What to do:
Please reproduce the records word for word, from the start of the records through the line that contains "Question: Is white glossy light at upper center positioned", with both ends included.

*** Opening of Dataset ***

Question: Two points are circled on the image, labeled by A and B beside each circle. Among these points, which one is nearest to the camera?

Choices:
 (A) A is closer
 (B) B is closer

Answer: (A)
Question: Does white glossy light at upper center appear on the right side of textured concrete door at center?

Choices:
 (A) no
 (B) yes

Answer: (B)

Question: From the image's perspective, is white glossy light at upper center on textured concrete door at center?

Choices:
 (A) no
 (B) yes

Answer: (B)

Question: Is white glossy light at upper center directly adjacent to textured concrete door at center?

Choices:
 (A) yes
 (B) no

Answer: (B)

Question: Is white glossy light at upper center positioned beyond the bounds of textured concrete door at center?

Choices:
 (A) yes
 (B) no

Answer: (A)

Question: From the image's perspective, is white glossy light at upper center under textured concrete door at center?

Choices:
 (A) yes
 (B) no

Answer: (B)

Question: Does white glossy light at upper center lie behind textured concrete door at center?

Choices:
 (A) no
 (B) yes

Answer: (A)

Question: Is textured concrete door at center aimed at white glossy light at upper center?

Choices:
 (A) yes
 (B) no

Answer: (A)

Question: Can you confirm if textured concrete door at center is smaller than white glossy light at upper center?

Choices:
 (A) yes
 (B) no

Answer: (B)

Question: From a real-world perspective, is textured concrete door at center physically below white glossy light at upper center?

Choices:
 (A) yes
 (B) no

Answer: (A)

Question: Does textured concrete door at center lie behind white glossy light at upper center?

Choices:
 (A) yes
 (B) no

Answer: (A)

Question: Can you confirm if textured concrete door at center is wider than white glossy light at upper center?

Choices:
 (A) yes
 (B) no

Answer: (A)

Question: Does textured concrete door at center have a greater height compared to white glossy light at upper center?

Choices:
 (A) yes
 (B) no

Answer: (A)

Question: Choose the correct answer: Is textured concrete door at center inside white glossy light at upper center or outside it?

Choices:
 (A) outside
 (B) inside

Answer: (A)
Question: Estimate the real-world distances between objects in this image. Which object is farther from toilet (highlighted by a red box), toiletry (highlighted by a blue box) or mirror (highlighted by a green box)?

*** Close of Dataset ***

Result below:
Question: Two points are circled on the image, labeled by A and B beside each circle. Among these points, which one is nearest to the camera?

Choices:
 (A) A is closer
 (B) B is closer

Answer: (A)
Question: Does white glossy light at upper center appear on the right side of textured concrete door at center?

Choices:
 (A) no
 (B) yes

Answer: (B)

Question: From the image's perspective, is white glossy light at upper center on textured concrete door at center?

Choices:
 (A) no
 (B) yes

Answer: (B)

Question: Is white glossy light at upper center directly adjacent to textured concrete door at center?

Choices:
 (A) yes
 (B) no

Answer: (B)

Question: Is white glossy light at upper center positioned beyond the bounds of textured concrete door at center?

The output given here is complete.